• **TASK GOAL**
Retype the listing exactly. Leave out the images.

• **DATASET EXCERPT**
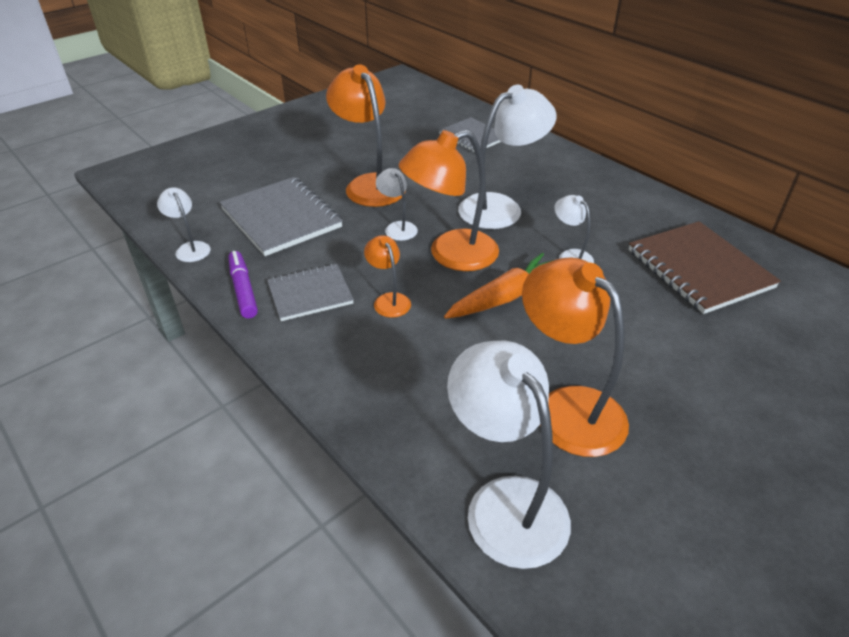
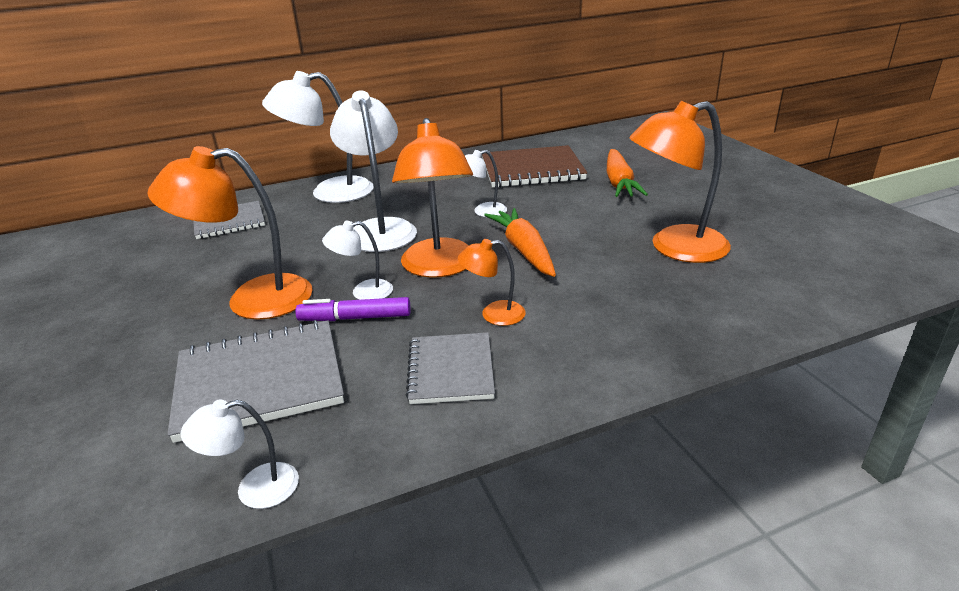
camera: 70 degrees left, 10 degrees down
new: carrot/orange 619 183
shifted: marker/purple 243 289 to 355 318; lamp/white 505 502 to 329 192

• **ANSWER SPACE**
camera: 70 degrees left, 10 degrees down
new: carrot/orange 619 183
shifted: marker/purple 243 289 to 355 318; lamp/white 505 502 to 329 192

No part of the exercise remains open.